What is needed
From the records below, please return each line that holds the word "black".

── Input records ──

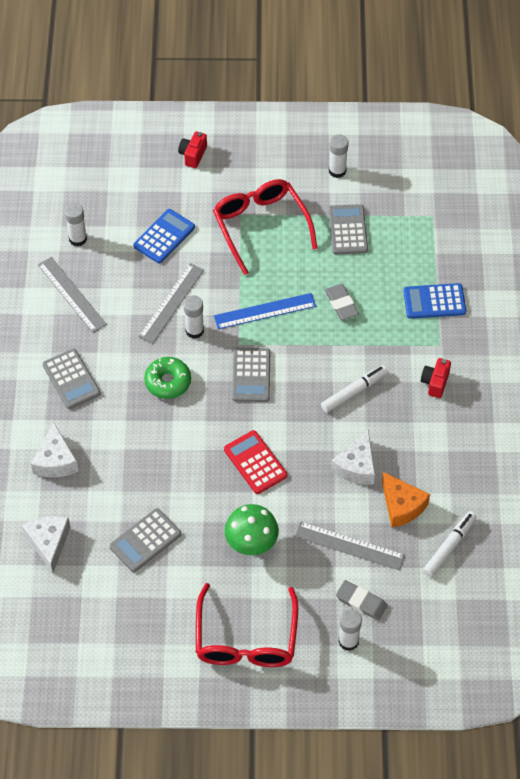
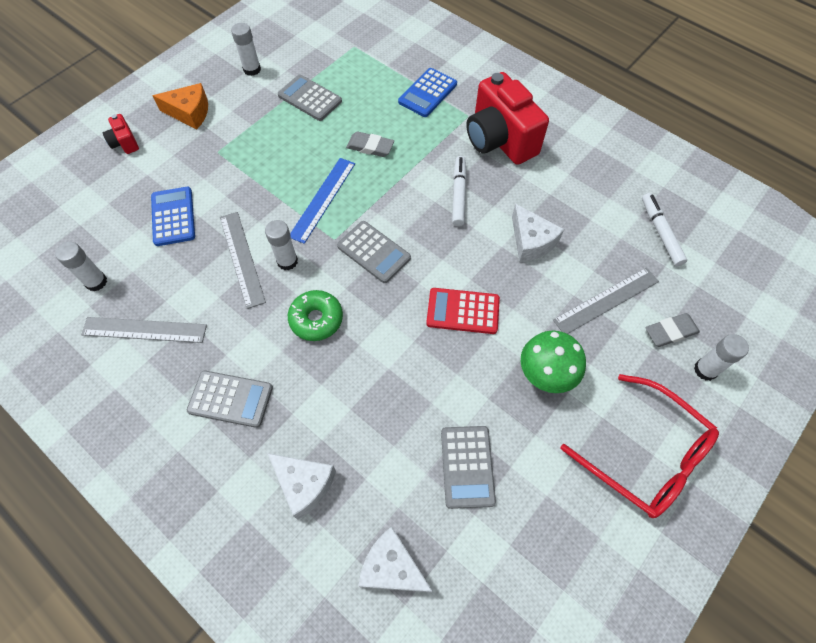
camera: 50 degrees left, 5 degrees up
(261, 226) = (243, 147): red glasses -> none
(402, 506) = (596, 237): orange cheese -> orange cheese (190, 112)
(435, 383) = (499, 140): red camera -> red camera, size x2.27

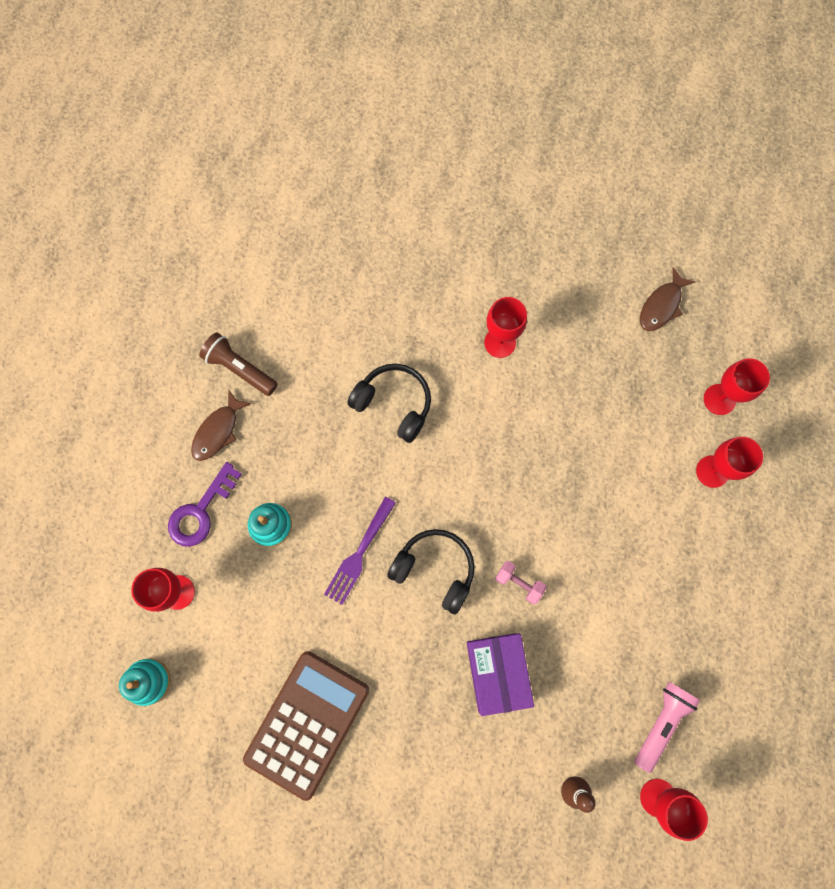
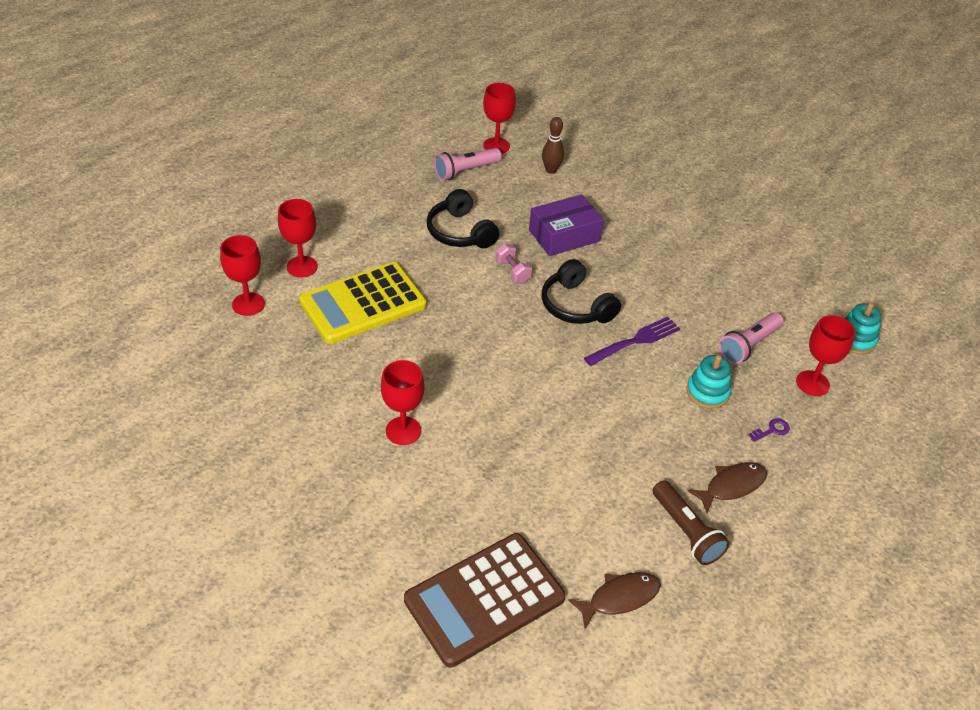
camera: 155 degrees left, 30 degrees down
(200, 511) = (772, 430): purple key -> purple key, size x0.47
(251, 610) = (748, 345): none -> pink flashlight
(307, 723) = (728, 267): brown calculator -> brown calculator (484, 599)
(394, 404) = (541, 429): black headphones -> black headphones (460, 232)
(497, 672) = (564, 235): purple box -> purple box turned 45 degrees clockwise
(625, 458) = (363, 303): none -> yellow calculator
(661, 306) = (226, 388): brown fish -> brown fish (619, 598)

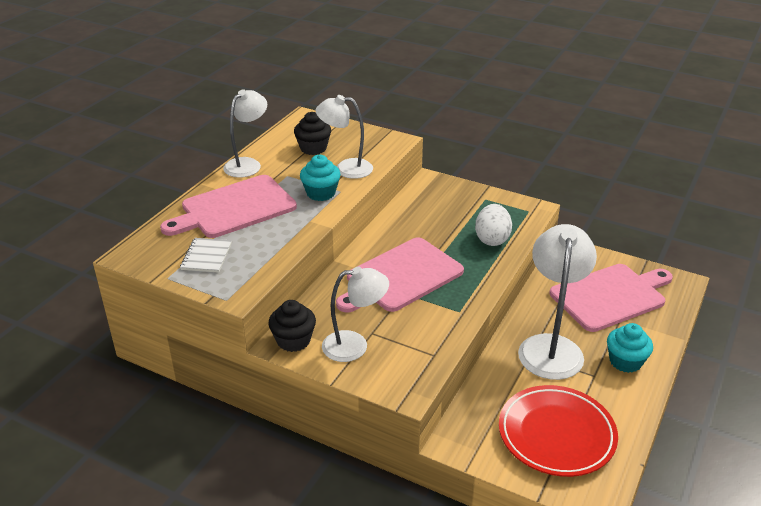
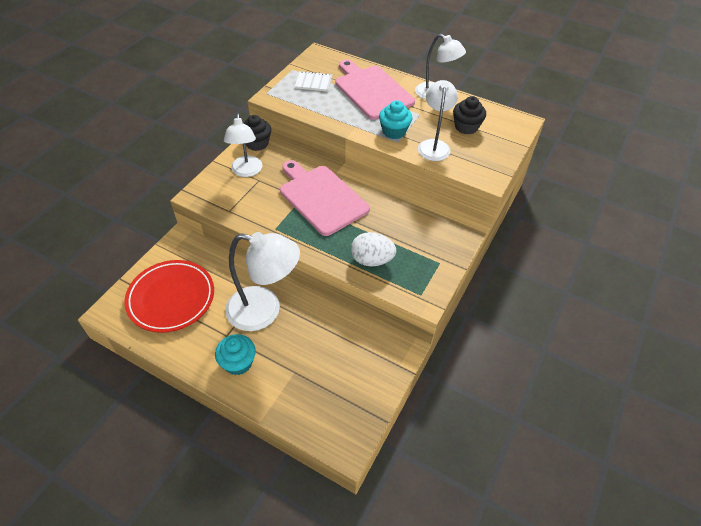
camera: 90 degrees right, 15 degrees up
(611, 296) = (327, 372): pink cutting board -> none

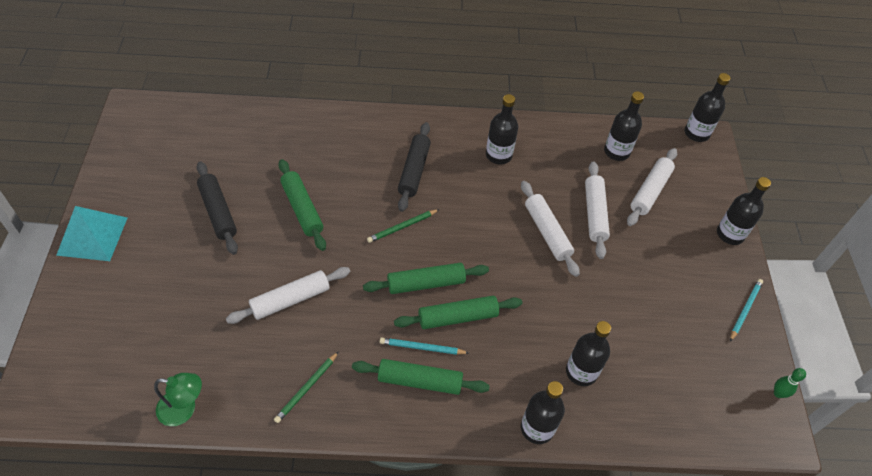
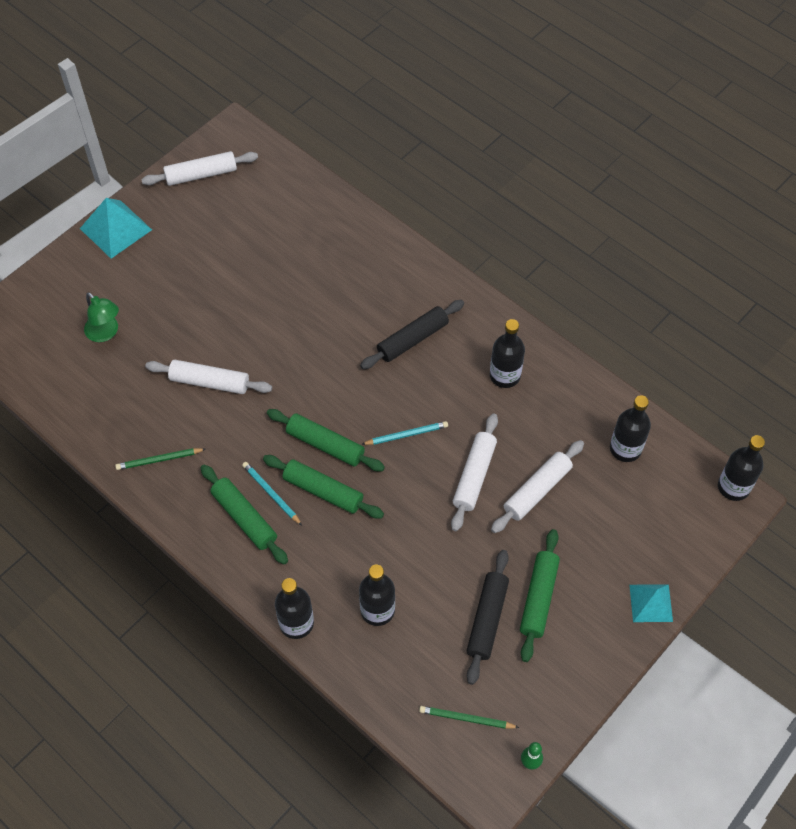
camera: 45 degrees right, 5 degrees up
(184, 409) = (66, 411): green lamp -> green lamp (106, 333)
(218, 212) = (221, 270): black rolling pin -> black rolling pin (487, 619)
(302, 209) = (287, 311): green rolling pin -> green rolling pin (538, 598)
(402, 227) = (353, 383): green pencil -> green pencil (466, 719)
(650, 191) = (615, 508): white rolling pin -> white rolling pin (201, 174)
(730, 234) = (650, 603): black bottle -> turquoise pyramid
(745, 310) = (583, 675): turquoise pencil -> turquoise pencil (406, 434)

───

Finished task
(394, 404) = (541, 429): black headphones -> black headphones (460, 232)
(218, 212) = (221, 270): black rolling pin -> black rolling pin (487, 619)
(730, 234) = (650, 603): black bottle -> turquoise pyramid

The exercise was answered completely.